=== Begin Enclosure ===

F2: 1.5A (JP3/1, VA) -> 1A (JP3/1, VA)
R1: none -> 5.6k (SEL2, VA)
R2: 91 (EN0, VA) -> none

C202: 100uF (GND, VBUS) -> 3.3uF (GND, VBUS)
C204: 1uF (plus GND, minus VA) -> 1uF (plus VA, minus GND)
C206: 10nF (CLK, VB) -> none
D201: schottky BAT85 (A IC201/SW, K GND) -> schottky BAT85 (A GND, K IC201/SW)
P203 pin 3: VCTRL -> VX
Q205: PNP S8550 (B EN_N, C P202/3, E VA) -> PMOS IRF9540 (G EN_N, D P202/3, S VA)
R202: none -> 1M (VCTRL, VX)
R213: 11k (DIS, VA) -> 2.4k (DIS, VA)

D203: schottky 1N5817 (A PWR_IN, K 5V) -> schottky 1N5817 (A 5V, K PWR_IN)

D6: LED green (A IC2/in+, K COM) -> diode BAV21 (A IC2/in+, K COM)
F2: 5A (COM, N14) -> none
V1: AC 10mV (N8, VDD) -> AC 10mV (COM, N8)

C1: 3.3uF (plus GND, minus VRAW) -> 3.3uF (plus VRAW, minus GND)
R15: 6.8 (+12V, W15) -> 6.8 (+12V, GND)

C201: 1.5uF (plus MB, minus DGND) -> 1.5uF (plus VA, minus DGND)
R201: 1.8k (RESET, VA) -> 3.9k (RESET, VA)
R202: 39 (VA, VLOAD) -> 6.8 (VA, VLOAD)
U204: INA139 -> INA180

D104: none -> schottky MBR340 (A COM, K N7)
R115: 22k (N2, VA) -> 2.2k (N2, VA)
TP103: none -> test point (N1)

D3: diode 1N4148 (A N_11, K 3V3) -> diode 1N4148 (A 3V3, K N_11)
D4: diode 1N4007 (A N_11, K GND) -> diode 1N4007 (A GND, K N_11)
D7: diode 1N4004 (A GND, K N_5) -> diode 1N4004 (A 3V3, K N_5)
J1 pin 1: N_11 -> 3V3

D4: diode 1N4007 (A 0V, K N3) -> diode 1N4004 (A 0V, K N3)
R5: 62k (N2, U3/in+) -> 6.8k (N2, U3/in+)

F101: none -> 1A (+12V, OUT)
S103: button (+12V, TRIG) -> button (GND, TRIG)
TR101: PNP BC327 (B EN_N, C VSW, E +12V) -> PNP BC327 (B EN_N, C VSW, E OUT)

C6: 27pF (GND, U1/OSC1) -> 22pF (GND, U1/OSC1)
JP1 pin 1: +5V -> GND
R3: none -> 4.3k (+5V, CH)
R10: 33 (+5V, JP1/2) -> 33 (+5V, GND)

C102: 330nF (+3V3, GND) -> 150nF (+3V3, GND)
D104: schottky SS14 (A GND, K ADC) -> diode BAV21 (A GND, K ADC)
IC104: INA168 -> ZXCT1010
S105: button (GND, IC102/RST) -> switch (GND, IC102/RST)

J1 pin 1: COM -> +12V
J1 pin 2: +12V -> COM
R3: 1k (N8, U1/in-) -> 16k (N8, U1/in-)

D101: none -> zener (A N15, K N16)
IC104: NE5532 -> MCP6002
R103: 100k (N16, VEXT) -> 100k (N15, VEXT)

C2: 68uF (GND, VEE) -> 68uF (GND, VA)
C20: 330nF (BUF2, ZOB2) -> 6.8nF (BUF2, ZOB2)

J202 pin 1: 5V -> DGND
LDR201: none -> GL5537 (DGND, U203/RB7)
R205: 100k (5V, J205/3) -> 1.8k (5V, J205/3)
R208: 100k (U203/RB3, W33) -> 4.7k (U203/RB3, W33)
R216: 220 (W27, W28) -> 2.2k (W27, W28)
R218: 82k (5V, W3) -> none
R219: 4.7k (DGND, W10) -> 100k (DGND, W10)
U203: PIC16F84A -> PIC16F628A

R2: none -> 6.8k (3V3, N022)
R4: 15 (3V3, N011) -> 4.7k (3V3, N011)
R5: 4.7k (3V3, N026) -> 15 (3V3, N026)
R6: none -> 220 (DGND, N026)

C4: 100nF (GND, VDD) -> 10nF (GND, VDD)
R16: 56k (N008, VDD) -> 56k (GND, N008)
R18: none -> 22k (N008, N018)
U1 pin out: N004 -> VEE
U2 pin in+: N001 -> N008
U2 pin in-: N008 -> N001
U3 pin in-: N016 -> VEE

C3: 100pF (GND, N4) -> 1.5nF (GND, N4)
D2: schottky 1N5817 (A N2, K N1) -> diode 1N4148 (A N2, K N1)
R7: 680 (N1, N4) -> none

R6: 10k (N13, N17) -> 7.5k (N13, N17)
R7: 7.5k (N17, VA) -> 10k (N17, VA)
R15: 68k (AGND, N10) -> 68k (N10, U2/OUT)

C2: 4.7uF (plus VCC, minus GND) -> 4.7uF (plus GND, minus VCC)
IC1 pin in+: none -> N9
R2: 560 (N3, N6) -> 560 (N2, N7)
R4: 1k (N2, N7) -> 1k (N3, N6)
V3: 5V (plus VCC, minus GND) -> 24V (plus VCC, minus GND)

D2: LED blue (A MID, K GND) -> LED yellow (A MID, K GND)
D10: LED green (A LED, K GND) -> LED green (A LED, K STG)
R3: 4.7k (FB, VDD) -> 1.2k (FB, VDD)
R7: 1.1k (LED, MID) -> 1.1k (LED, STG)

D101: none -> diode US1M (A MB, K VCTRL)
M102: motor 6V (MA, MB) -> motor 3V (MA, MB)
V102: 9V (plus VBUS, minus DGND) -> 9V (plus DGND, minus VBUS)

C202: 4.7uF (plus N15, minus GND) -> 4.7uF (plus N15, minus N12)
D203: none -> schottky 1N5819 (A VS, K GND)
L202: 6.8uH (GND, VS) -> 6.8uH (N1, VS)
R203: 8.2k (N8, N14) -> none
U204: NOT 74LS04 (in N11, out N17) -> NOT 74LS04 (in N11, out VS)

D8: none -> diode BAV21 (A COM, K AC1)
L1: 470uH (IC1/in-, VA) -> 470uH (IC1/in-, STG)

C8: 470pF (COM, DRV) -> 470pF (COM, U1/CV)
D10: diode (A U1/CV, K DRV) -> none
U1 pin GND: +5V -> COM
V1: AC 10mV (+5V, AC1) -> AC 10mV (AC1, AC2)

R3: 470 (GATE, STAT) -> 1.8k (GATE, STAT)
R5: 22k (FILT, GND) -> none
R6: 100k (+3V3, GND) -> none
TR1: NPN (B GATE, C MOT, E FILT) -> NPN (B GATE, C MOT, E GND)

=== End Enclosure ===

• ASSIGNMENT: Each entry is to be retyped precisely as it stands.

• YOUR RESPONSE:
F2: 1.5A (JP3/1, VA) -> 1A (JP3/1, VA)
R1: none -> 5.6k (SEL2, VA)
R2: 91 (EN0, VA) -> none

C202: 100uF (GND, VBUS) -> 3.3uF (GND, VBUS)
C204: 1uF (plus GND, minus VA) -> 1uF (plus VA, minus GND)
C206: 10nF (CLK, VB) -> none
D201: schottky BAT85 (A IC201/SW, K GND) -> schottky BAT85 (A GND, K IC201/SW)
P203 pin 3: VCTRL -> VX
Q205: PNP S8550 (B EN_N, C P202/3, E VA) -> PMOS IRF9540 (G EN_N, D P202/3, S VA)
R202: none -> 1M (VCTRL, VX)
R213: 11k (DIS, VA) -> 2.4k (DIS, VA)

D203: schottky 1N5817 (A PWR_IN, K 5V) -> schottky 1N5817 (A 5V, K PWR_IN)

D6: LED green (A IC2/in+, K COM) -> diode BAV21 (A IC2/in+, K COM)
F2: 5A (COM, N14) -> none
V1: AC 10mV (N8, VDD) -> AC 10mV (COM, N8)

C1: 3.3uF (plus GND, minus VRAW) -> 3.3uF (plus VRAW, minus GND)
R15: 6.8 (+12V, W15) -> 6.8 (+12V, GND)

C201: 1.5uF (plus MB, minus DGND) -> 1.5uF (plus VA, minus DGND)
R201: 1.8k (RESET, VA) -> 3.9k (RESET, VA)
R202: 39 (VA, VLOAD) -> 6.8 (VA, VLOAD)
U204: INA139 -> INA180

D104: none -> schottky MBR340 (A COM, K N7)
R115: 22k (N2, VA) -> 2.2k (N2, VA)
TP103: none -> test point (N1)

D3: diode 1N4148 (A N_11, K 3V3) -> diode 1N4148 (A 3V3, K N_11)
D4: diode 1N4007 (A N_11, K GND) -> diode 1N4007 (A GND, K N_11)
D7: diode 1N4004 (A GND, K N_5) -> diode 1N4004 (A 3V3, K N_5)
J1 pin 1: N_11 -> 3V3

D4: diode 1N4007 (A 0V, K N3) -> diode 1N4004 (A 0V, K N3)
R5: 62k (N2, U3/in+) -> 6.8k (N2, U3/in+)

F101: none -> 1A (+12V, OUT)
S103: button (+12V, TRIG) -> button (GND, TRIG)
TR101: PNP BC327 (B EN_N, C VSW, E +12V) -> PNP BC327 (B EN_N, C VSW, E OUT)

C6: 27pF (GND, U1/OSC1) -> 22pF (GND, U1/OSC1)
JP1 pin 1: +5V -> GND
R3: none -> 4.3k (+5V, CH)
R10: 33 (+5V, JP1/2) -> 33 (+5V, GND)

C102: 330nF (+3V3, GND) -> 150nF (+3V3, GND)
D104: schottky SS14 (A GND, K ADC) -> diode BAV21 (A GND, K ADC)
IC104: INA168 -> ZXCT1010
S105: button (GND, IC102/RST) -> switch (GND, IC102/RST)

J1 pin 1: COM -> +12V
J1 pin 2: +12V -> COM
R3: 1k (N8, U1/in-) -> 16k (N8, U1/in-)

D101: none -> zener (A N15, K N16)
IC104: NE5532 -> MCP6002
R103: 100k (N16, VEXT) -> 100k (N15, VEXT)

C2: 68uF (GND, VEE) -> 68uF (GND, VA)
C20: 330nF (BUF2, ZOB2) -> 6.8nF (BUF2, ZOB2)

J202 pin 1: 5V -> DGND
LDR201: none -> GL5537 (DGND, U203/RB7)
R205: 100k (5V, J205/3) -> 1.8k (5V, J205/3)
R208: 100k (U203/RB3, W33) -> 4.7k (U203/RB3, W33)
R216: 220 (W27, W28) -> 2.2k (W27, W28)
R218: 82k (5V, W3) -> none
R219: 4.7k (DGND, W10) -> 100k (DGND, W10)
U203: PIC16F84A -> PIC16F628A

R2: none -> 6.8k (3V3, N022)
R4: 15 (3V3, N011) -> 4.7k (3V3, N011)
R5: 4.7k (3V3, N026) -> 15 (3V3, N026)
R6: none -> 220 (DGND, N026)

C4: 100nF (GND, VDD) -> 10nF (GND, VDD)
R16: 56k (N008, VDD) -> 56k (GND, N008)
R18: none -> 22k (N008, N018)
U1 pin out: N004 -> VEE
U2 pin in+: N001 -> N008
U2 pin in-: N008 -> N001
U3 pin in-: N016 -> VEE

C3: 100pF (GND, N4) -> 1.5nF (GND, N4)
D2: schottky 1N5817 (A N2, K N1) -> diode 1N4148 (A N2, K N1)
R7: 680 (N1, N4) -> none

R6: 10k (N13, N17) -> 7.5k (N13, N17)
R7: 7.5k (N17, VA) -> 10k (N17, VA)
R15: 68k (AGND, N10) -> 68k (N10, U2/OUT)

C2: 4.7uF (plus VCC, minus GND) -> 4.7uF (plus GND, minus VCC)
IC1 pin in+: none -> N9
R2: 560 (N3, N6) -> 560 (N2, N7)
R4: 1k (N2, N7) -> 1k (N3, N6)
V3: 5V (plus VCC, minus GND) -> 24V (plus VCC, minus GND)

D2: LED blue (A MID, K GND) -> LED yellow (A MID, K GND)
D10: LED green (A LED, K GND) -> LED green (A LED, K STG)
R3: 4.7k (FB, VDD) -> 1.2k (FB, VDD)
R7: 1.1k (LED, MID) -> 1.1k (LED, STG)

D101: none -> diode US1M (A MB, K VCTRL)
M102: motor 6V (MA, MB) -> motor 3V (MA, MB)
V102: 9V (plus VBUS, minus DGND) -> 9V (plus DGND, minus VBUS)

C202: 4.7uF (plus N15, minus GND) -> 4.7uF (plus N15, minus N12)
D203: none -> schottky 1N5819 (A VS, K GND)
L202: 6.8uH (GND, VS) -> 6.8uH (N1, VS)
R203: 8.2k (N8, N14) -> none
U204: NOT 74LS04 (in N11, out N17) -> NOT 74LS04 (in N11, out VS)

D8: none -> diode BAV21 (A COM, K AC1)
L1: 470uH (IC1/in-, VA) -> 470uH (IC1/in-, STG)

C8: 470pF (COM, DRV) -> 470pF (COM, U1/CV)
D10: diode (A U1/CV, K DRV) -> none
U1 pin GND: +5V -> COM
V1: AC 10mV (+5V, AC1) -> AC 10mV (AC1, AC2)

R3: 470 (GATE, STAT) -> 1.8k (GATE, STAT)
R5: 22k (FILT, GND) -> none
R6: 100k (+3V3, GND) -> none
TR1: NPN (B GATE, C MOT, E FILT) -> NPN (B GATE, C MOT, E GND)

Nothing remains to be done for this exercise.